TASK STATEMENT - List every line below containing "grey".

PROVIDED MATERIAL -
==*==

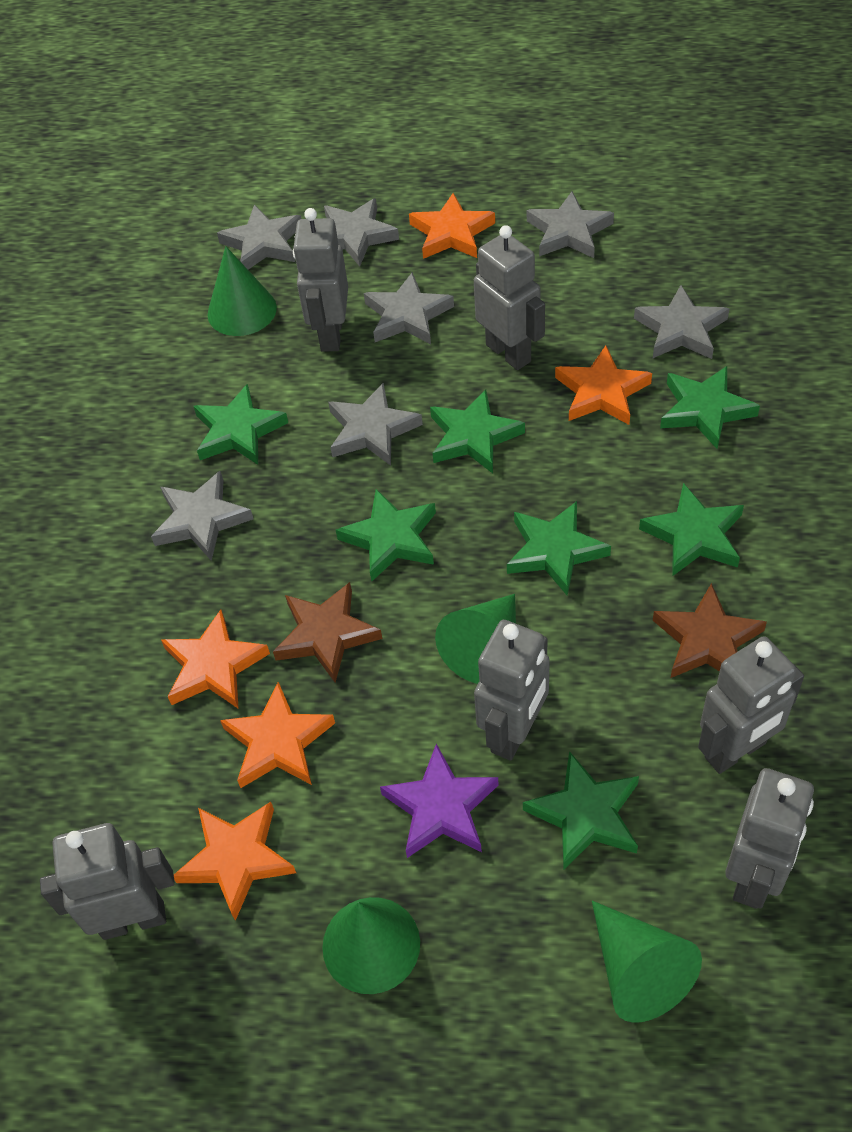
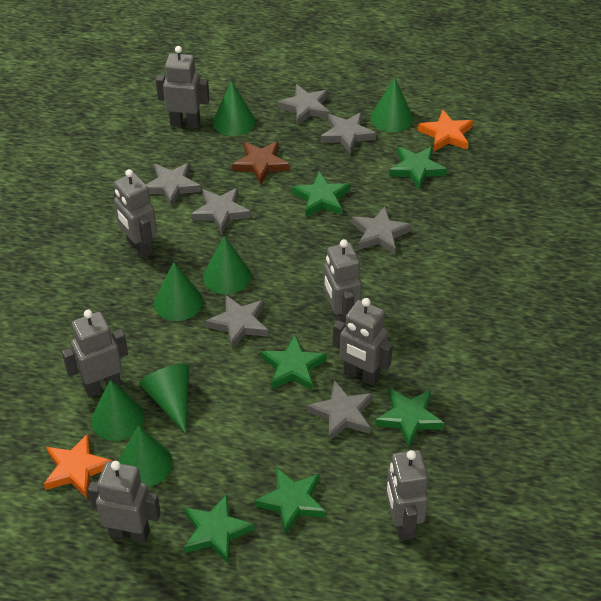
brown star: 2 -> 1
green cone: 4 -> 7
green star: 7 -> 6
grey robot: 6 -> 7
orange star: 5 -> 2
purple star: 1 -> 0

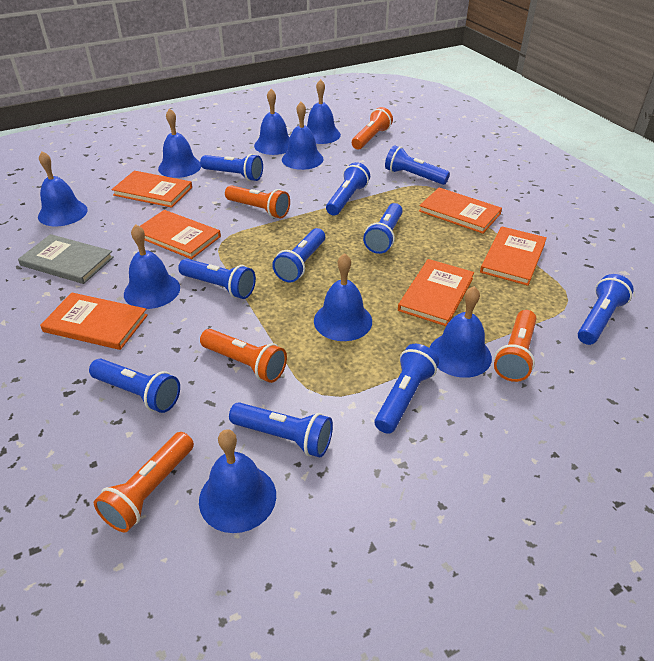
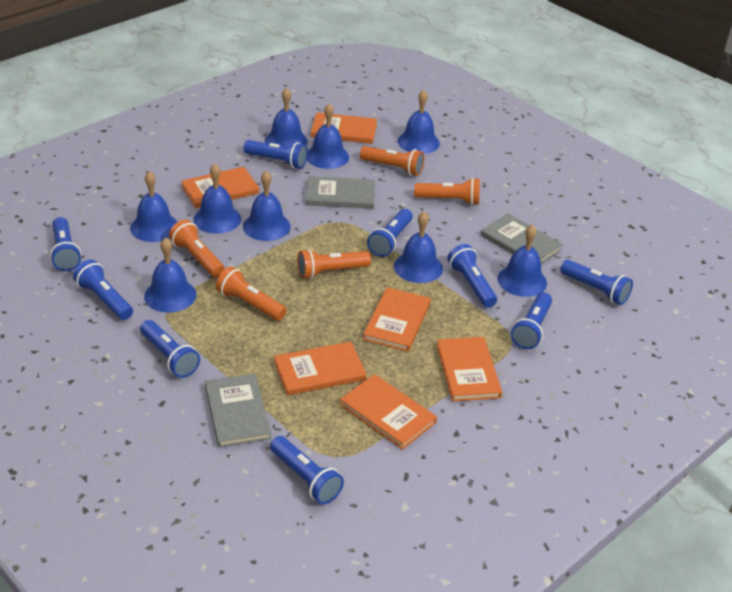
blue flashlight: 10 -> 9
grey book: 1 -> 3

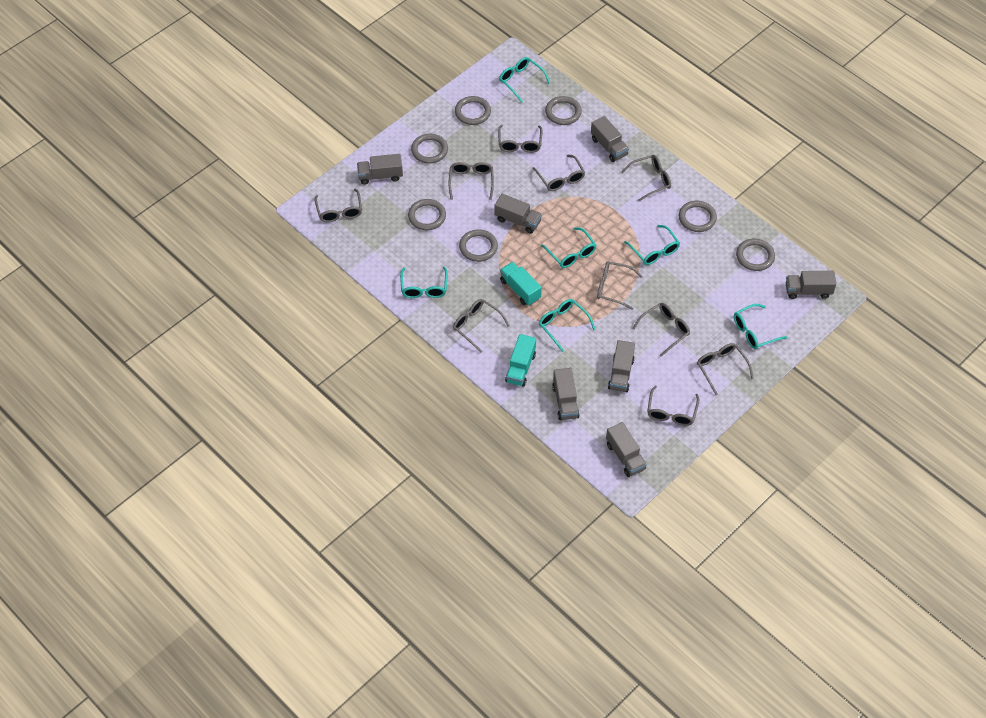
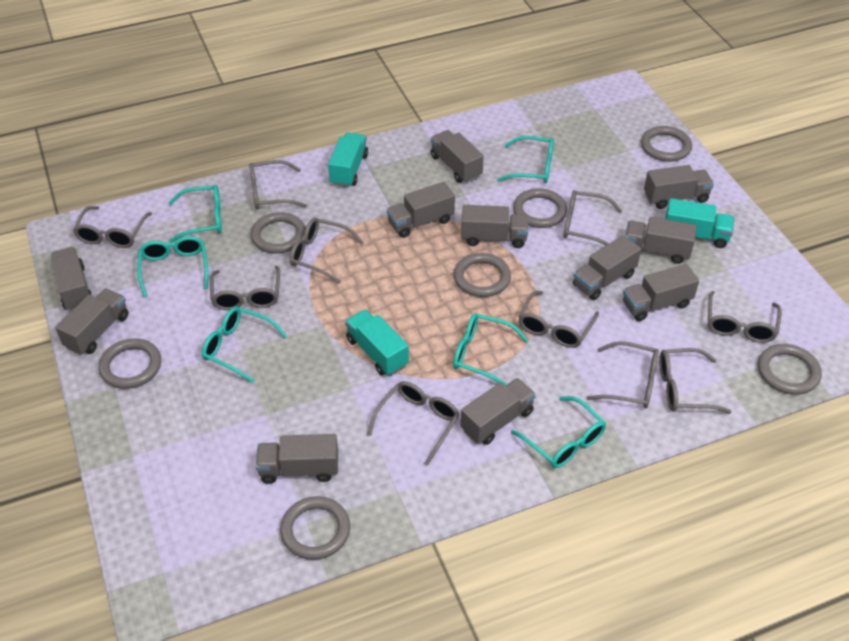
grey truck: 7 -> 11
turquoise truck: 2 -> 3

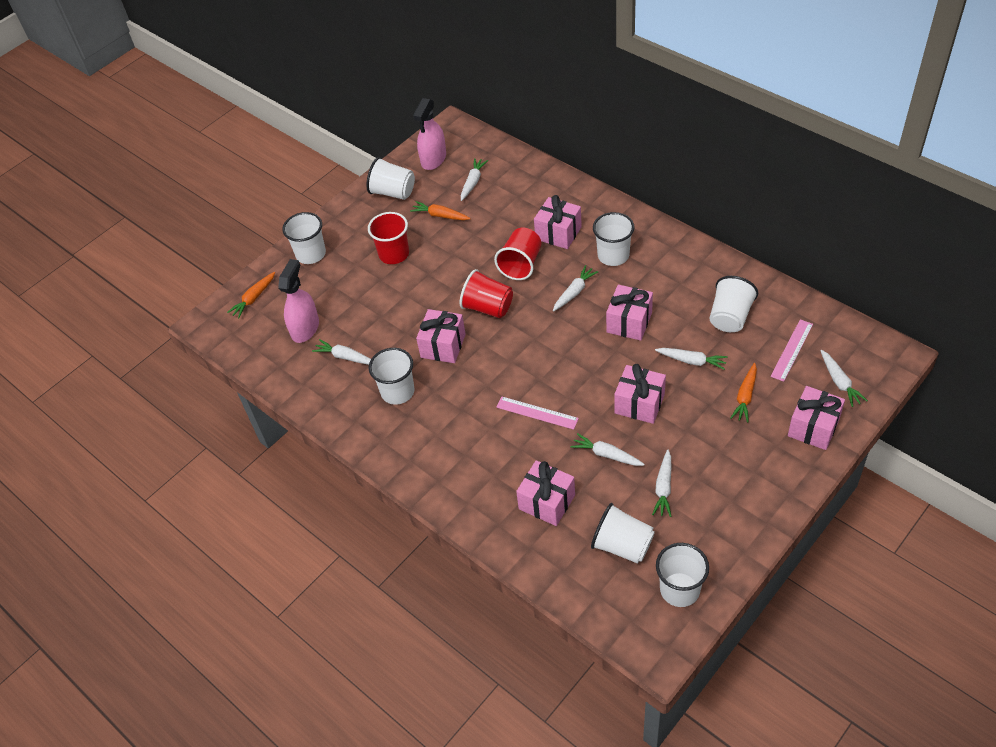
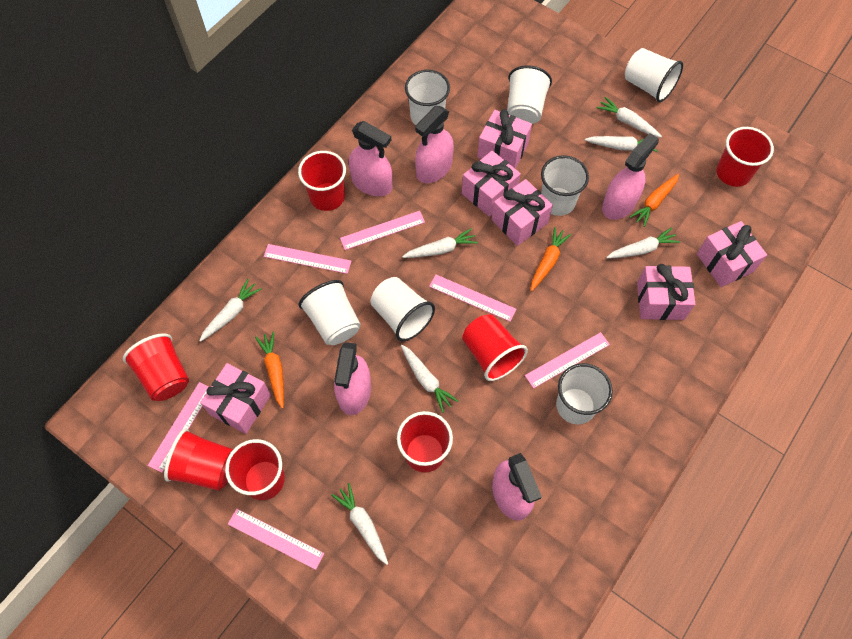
pink ruler: 2 -> 6
pink spray bottle: 2 -> 5
red cup: 3 -> 7

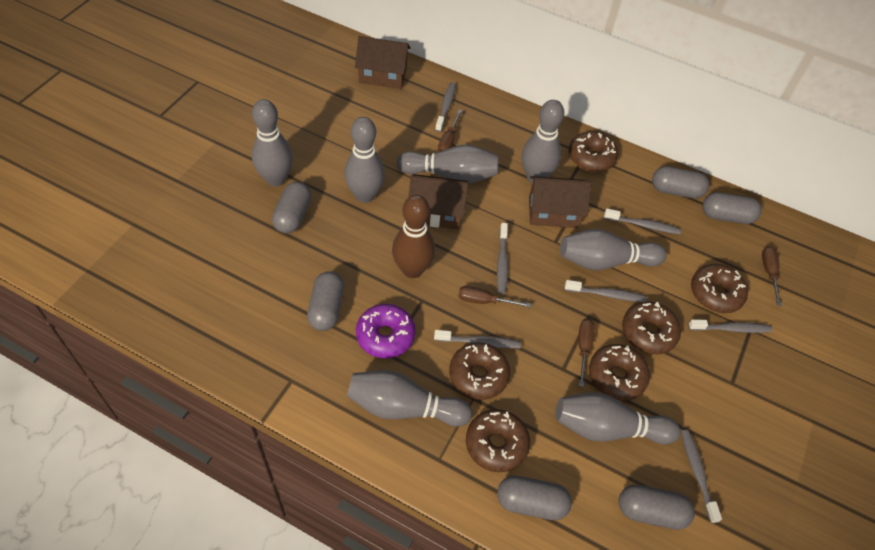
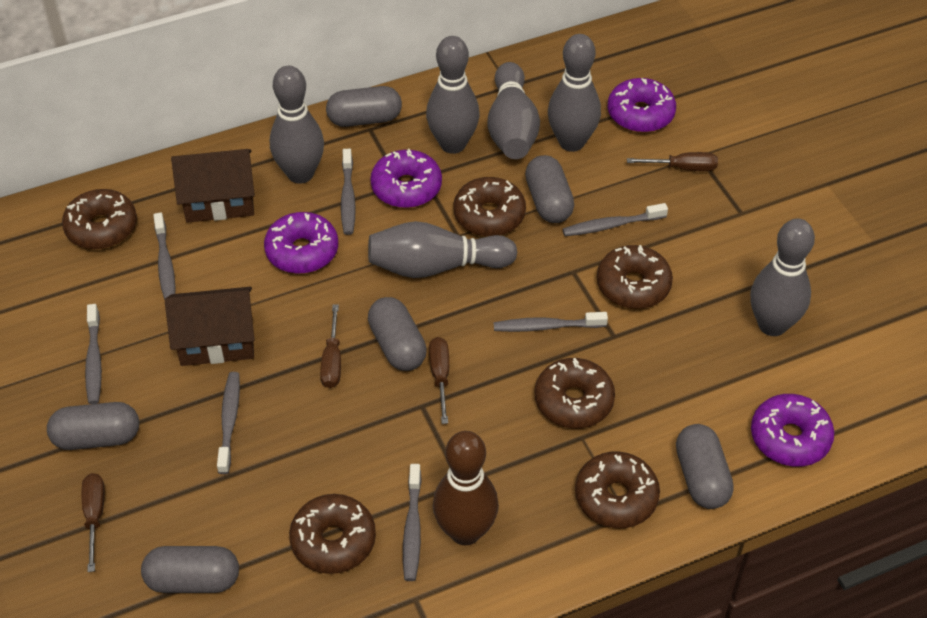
brown house: 3 -> 2
grey bowling pin: 7 -> 6
purple donut: 1 -> 4

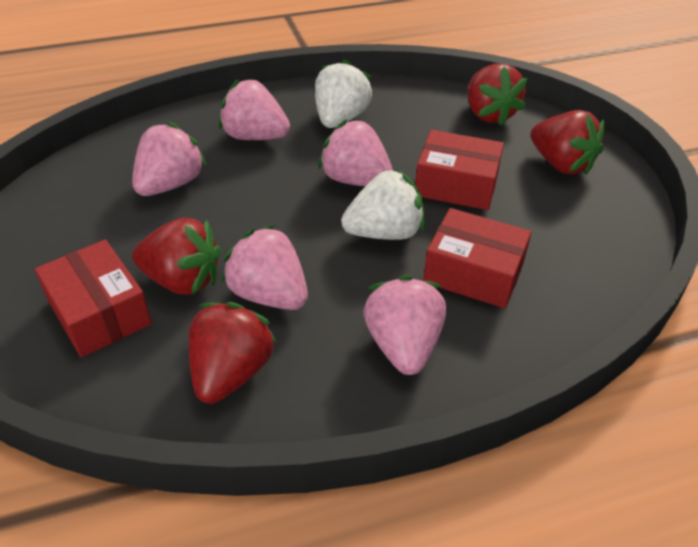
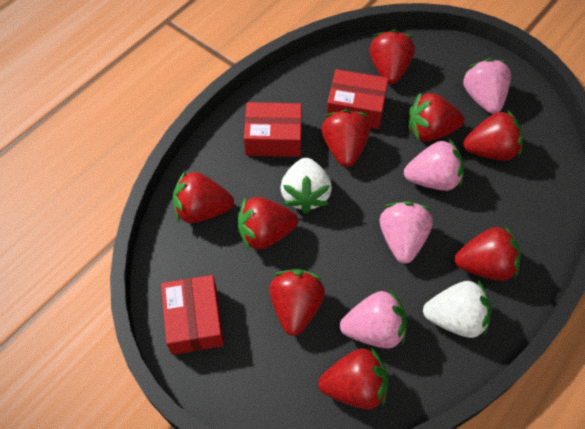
pink strawberry: 5 -> 4
red strawberry: 4 -> 9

==*==

EXERCISE RESPONSE -
grey robot: 6 -> 7
grey book: 1 -> 3
grey truck: 7 -> 11
grey bowling pin: 7 -> 6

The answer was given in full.